§ **Work order**
If a line in the data holds "camera", copy that line out in full.
[Entries shown — start]
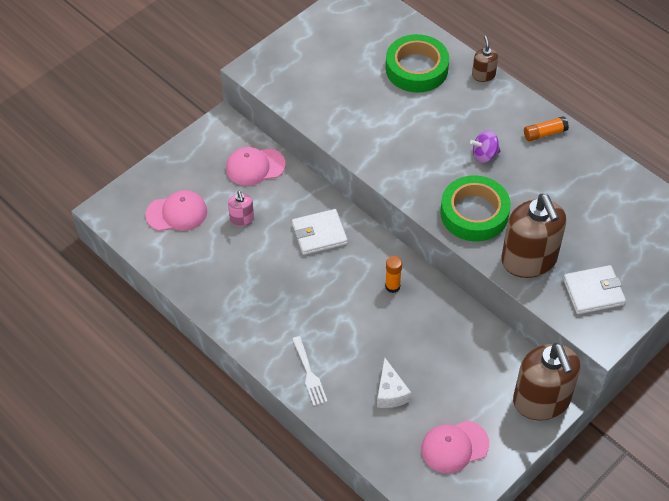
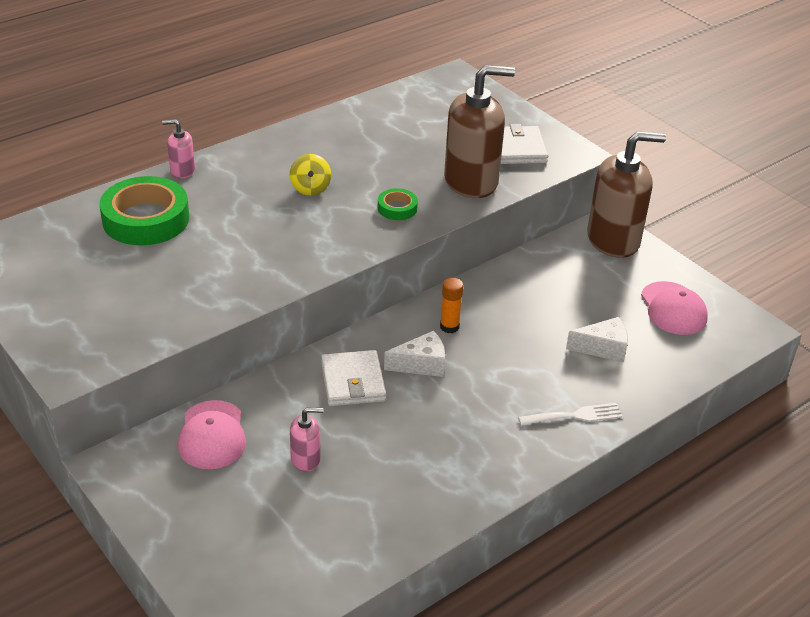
camera: 85 degrees left, 15 degrees down
(177, 213) = (274, 535): pink cap -> none
(346, 272) = (421, 364): none -> white cheese
(474, 213) = (397, 208): green tape -> green tape, size x0.48
(483, 75) = (182, 171): brown soap dispenser -> pink soap dispenser
(484, 155) = (310, 188): purple spinning top -> yellow spinning top
(544, 133) = (292, 143): orange glue stick -> none

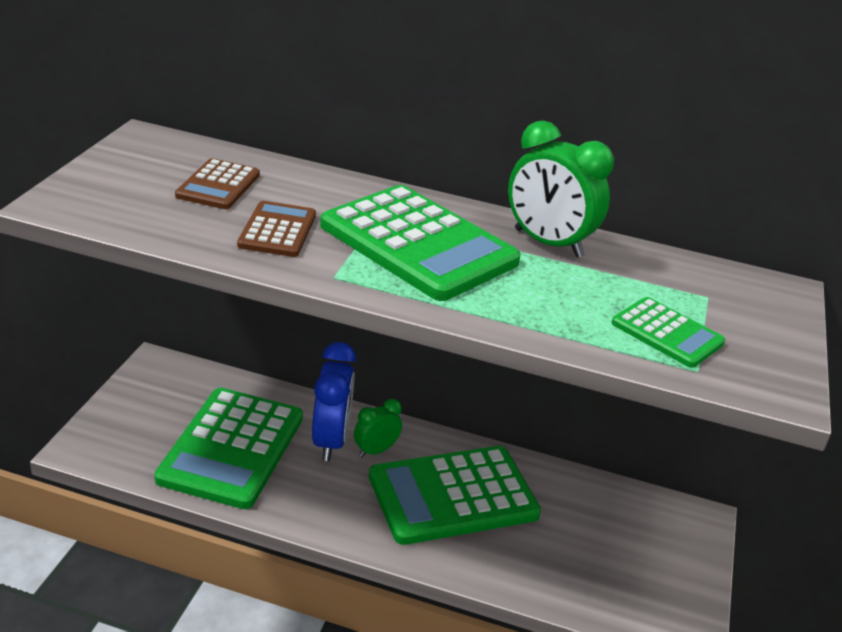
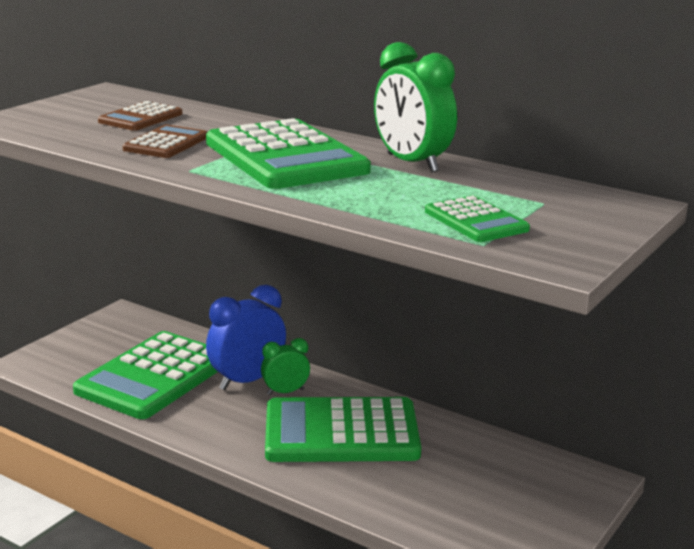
camera: 20 degrees right, 10 degrees down
(330, 441) = (247, 380): blue clock -> blue clock turned 150 degrees counterclockwise

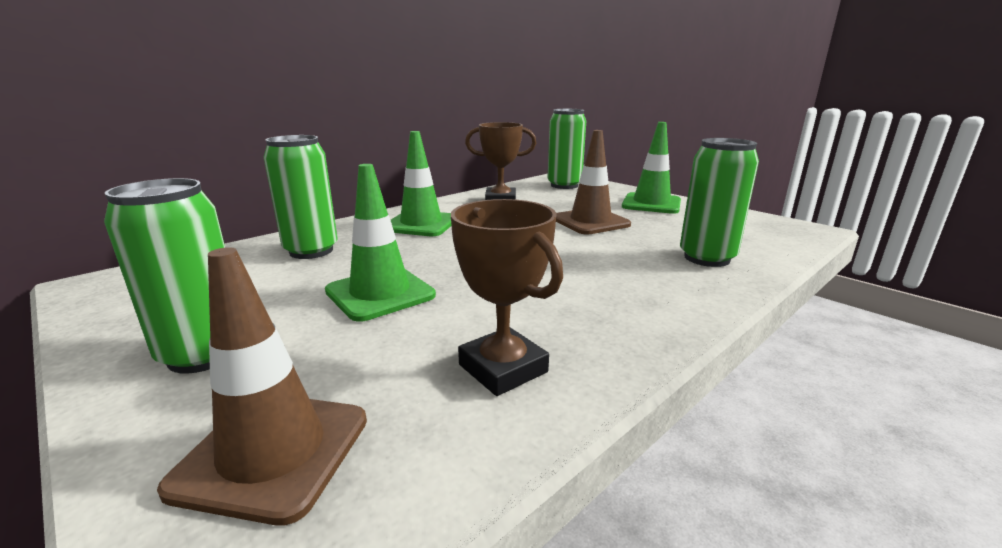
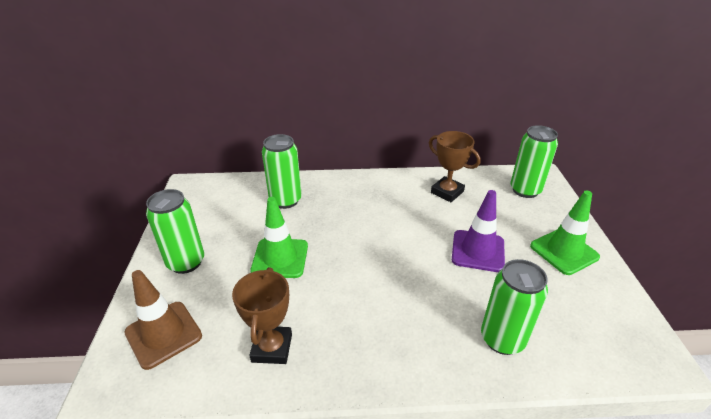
camera: 40 degrees right, 15 degrees up
(421, 224) = (365, 199): green traffic cone -> none
(590, 222) = (478, 251): brown traffic cone -> purple traffic cone

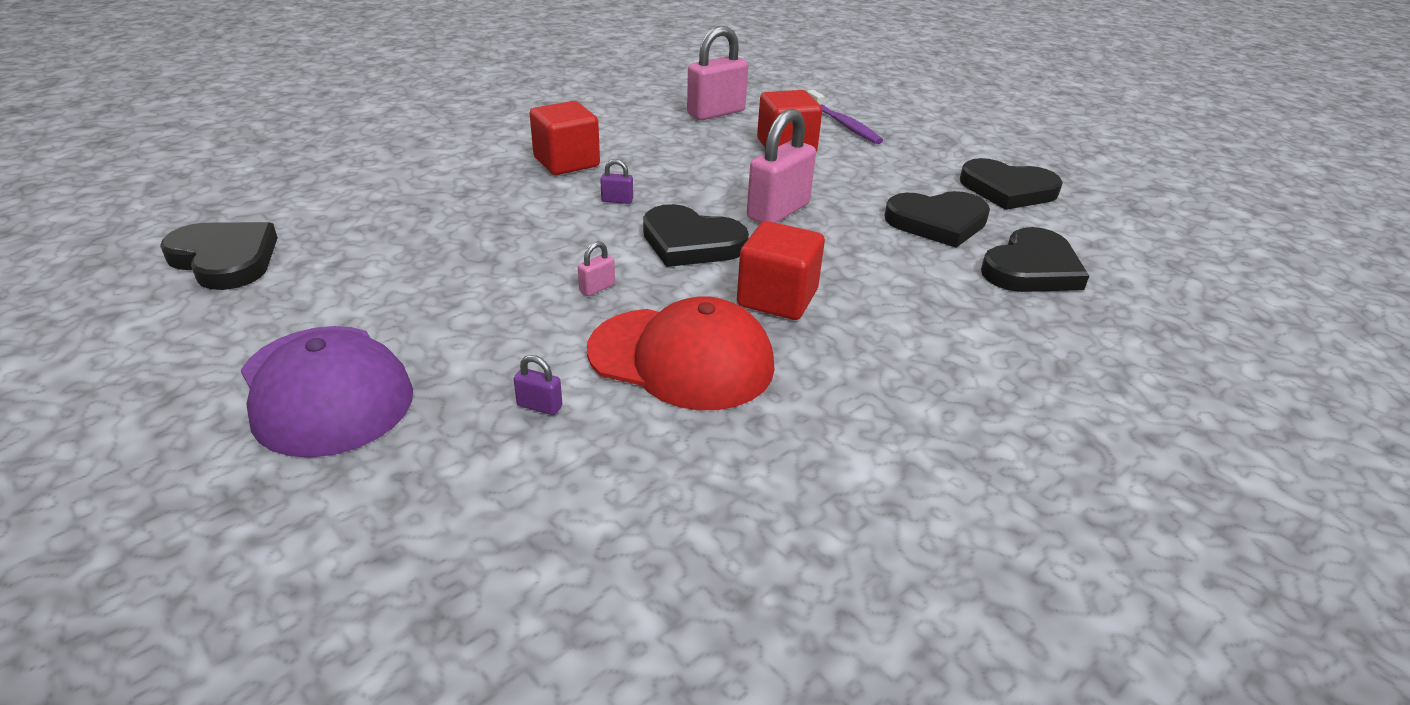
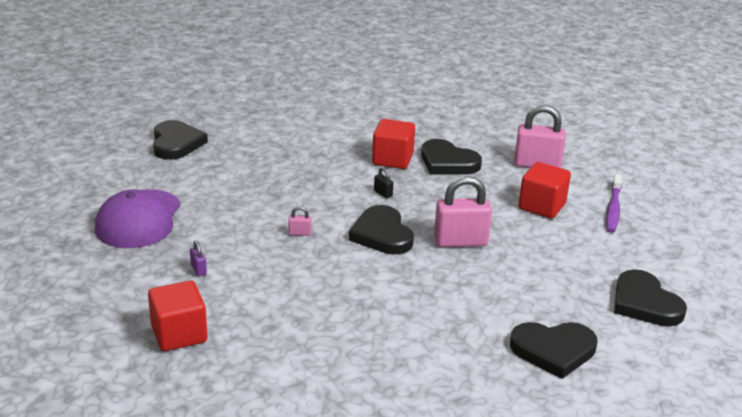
camera: 45 degrees right, 5 degrees down
(617, 200) = (383, 193): purple padlock -> black padlock
(681, 358) = (283, 284): red cap -> none
(777, 298) = (374, 284): red cube -> red cube (179, 334)
(938, 222) = (548, 296): black heart -> black heart (448, 162)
[Entries shown — finish]
§ **Reply**
camera: 85 degrees left, 15 degrees down
camera: 20 degrees right, 10 degrees down
camera: 40 degrees right, 15 degrees up
camera: 45 degrees right, 5 degrees down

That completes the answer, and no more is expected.